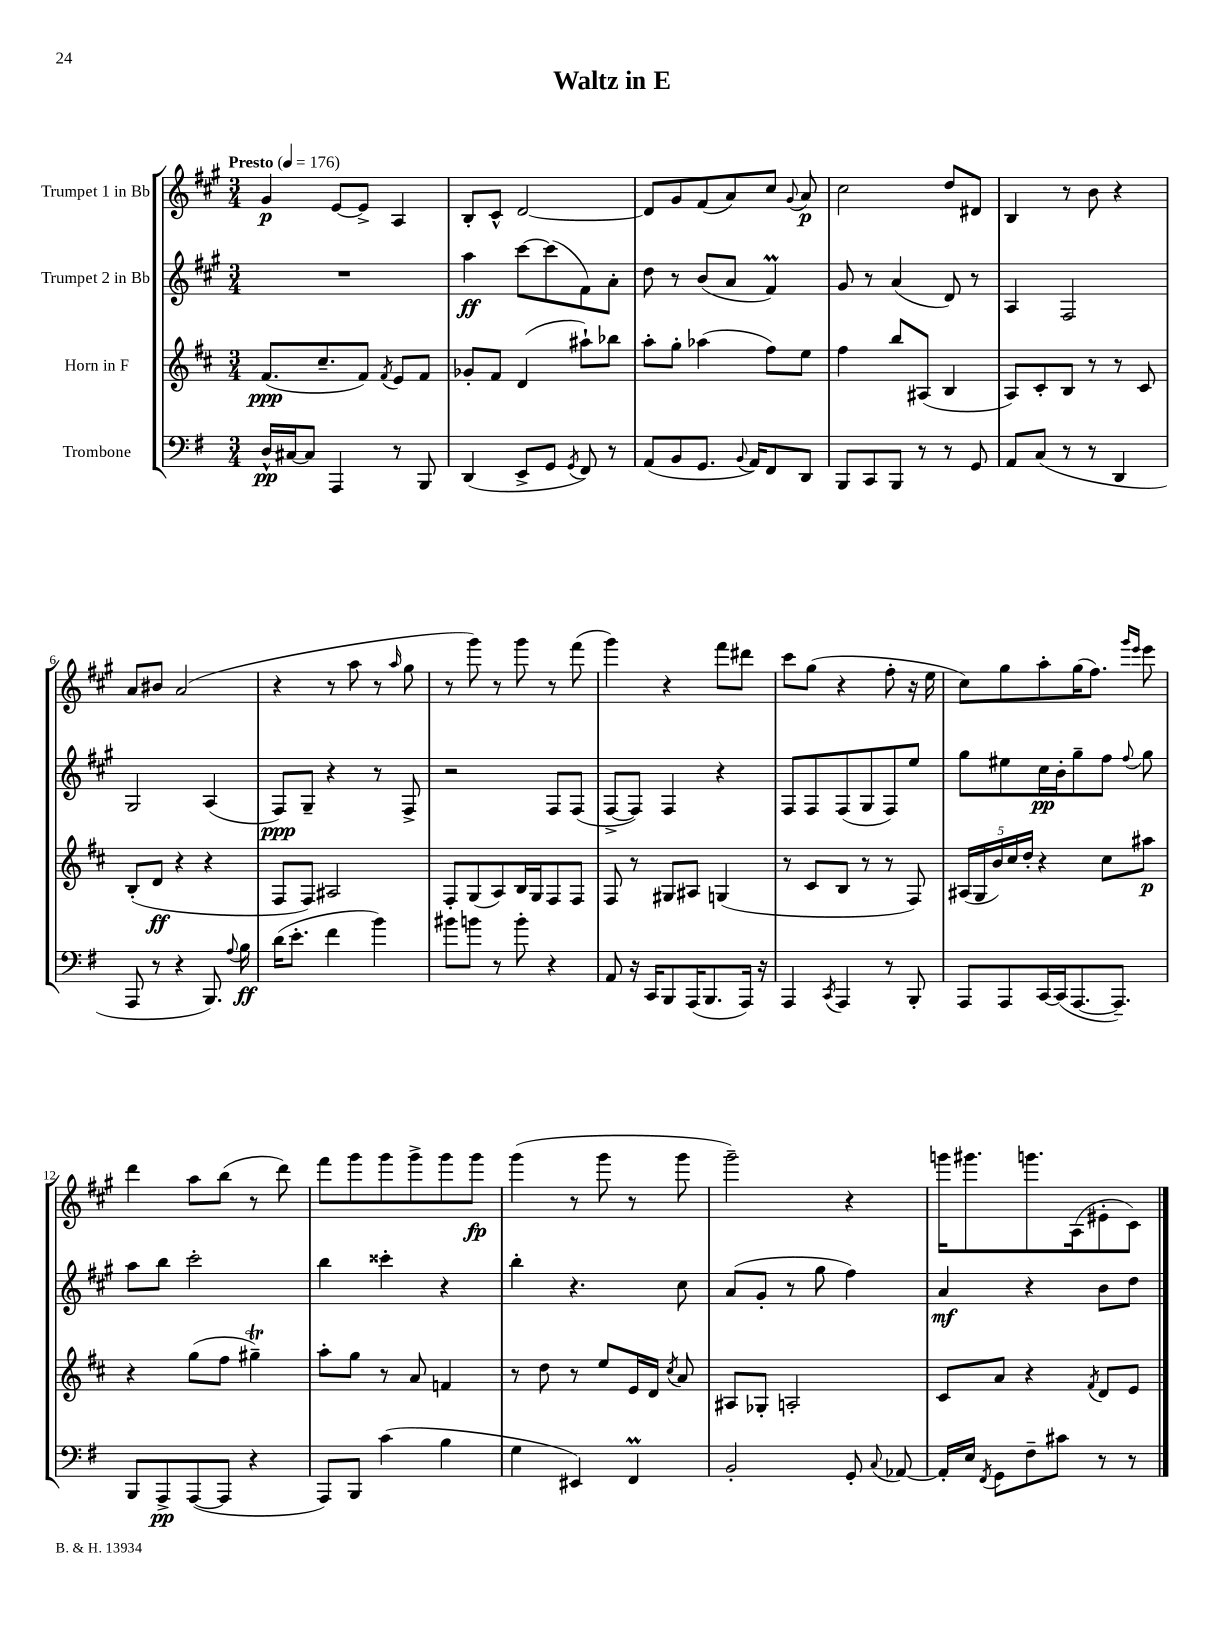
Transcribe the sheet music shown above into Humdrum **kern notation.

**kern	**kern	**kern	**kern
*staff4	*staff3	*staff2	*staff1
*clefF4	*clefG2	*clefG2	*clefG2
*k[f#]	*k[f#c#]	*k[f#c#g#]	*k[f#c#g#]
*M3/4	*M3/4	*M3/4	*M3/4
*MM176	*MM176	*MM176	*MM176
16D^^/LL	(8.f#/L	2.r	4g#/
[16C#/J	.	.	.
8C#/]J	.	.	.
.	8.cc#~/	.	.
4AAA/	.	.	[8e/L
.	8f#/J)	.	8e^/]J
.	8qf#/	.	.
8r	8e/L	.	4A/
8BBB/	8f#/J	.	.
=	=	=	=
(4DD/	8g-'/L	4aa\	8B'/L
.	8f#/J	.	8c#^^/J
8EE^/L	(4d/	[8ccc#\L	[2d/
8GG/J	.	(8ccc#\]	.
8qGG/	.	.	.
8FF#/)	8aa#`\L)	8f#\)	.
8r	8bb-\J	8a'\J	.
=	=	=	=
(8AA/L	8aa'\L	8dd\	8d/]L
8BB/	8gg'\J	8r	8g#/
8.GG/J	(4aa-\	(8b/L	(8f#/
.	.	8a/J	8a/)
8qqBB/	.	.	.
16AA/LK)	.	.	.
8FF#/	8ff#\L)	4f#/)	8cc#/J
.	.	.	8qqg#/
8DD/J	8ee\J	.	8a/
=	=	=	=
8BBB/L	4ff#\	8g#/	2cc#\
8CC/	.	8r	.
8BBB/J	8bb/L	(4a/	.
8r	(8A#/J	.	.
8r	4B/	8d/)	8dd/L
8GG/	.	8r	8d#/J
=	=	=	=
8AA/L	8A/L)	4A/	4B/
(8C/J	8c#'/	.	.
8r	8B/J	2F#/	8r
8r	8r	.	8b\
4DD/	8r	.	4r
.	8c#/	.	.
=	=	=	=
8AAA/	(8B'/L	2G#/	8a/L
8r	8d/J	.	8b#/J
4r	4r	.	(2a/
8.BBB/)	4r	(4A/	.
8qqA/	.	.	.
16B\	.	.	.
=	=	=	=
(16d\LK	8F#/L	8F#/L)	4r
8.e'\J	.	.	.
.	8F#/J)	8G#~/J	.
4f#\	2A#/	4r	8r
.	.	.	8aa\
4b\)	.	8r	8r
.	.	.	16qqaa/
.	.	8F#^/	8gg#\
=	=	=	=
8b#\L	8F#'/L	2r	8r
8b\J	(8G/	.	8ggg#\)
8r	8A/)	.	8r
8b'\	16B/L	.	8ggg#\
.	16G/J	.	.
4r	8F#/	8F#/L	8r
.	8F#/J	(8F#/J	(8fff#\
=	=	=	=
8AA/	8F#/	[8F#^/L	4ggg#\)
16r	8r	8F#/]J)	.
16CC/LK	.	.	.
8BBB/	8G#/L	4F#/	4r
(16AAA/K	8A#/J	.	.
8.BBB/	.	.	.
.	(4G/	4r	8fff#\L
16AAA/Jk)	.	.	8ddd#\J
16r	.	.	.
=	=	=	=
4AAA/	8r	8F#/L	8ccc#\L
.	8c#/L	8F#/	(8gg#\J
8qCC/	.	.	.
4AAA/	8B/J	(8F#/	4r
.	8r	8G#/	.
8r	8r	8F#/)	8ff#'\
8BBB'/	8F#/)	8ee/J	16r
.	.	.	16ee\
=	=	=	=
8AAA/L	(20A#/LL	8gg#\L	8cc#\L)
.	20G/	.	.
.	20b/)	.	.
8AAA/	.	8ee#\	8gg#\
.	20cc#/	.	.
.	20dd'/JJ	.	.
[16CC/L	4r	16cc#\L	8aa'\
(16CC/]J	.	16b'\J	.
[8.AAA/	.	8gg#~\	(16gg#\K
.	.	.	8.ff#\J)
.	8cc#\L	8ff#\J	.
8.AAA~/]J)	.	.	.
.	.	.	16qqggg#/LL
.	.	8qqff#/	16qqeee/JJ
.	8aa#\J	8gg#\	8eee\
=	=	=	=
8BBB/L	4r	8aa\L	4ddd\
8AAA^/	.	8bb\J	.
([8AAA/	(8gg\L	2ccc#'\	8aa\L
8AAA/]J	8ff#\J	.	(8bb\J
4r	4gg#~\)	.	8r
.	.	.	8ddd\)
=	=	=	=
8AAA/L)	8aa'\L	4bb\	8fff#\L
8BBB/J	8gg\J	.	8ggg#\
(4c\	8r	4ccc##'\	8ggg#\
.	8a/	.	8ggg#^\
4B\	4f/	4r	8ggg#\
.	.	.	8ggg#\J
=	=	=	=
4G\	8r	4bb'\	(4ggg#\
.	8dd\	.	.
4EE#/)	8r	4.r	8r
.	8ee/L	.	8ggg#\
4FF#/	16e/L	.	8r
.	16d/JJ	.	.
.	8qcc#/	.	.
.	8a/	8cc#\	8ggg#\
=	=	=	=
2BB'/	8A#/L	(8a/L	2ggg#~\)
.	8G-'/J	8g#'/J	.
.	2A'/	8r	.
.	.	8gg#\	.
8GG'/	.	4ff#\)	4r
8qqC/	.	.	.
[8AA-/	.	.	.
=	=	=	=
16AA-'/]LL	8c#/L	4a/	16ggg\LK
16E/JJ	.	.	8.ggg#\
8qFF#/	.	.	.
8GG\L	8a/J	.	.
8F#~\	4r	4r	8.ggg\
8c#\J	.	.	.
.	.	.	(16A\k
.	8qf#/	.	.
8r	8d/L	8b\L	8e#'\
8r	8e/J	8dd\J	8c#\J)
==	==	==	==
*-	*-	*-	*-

REQUIRED TASK
Which lines of the data above contain the string "kern", with case taken into account? Locate each one and copy it in full.

TASK RESULT
Transcribe the sheet music shown above into Humdrum **kern notation.
**kern	**kern	**kern	**kern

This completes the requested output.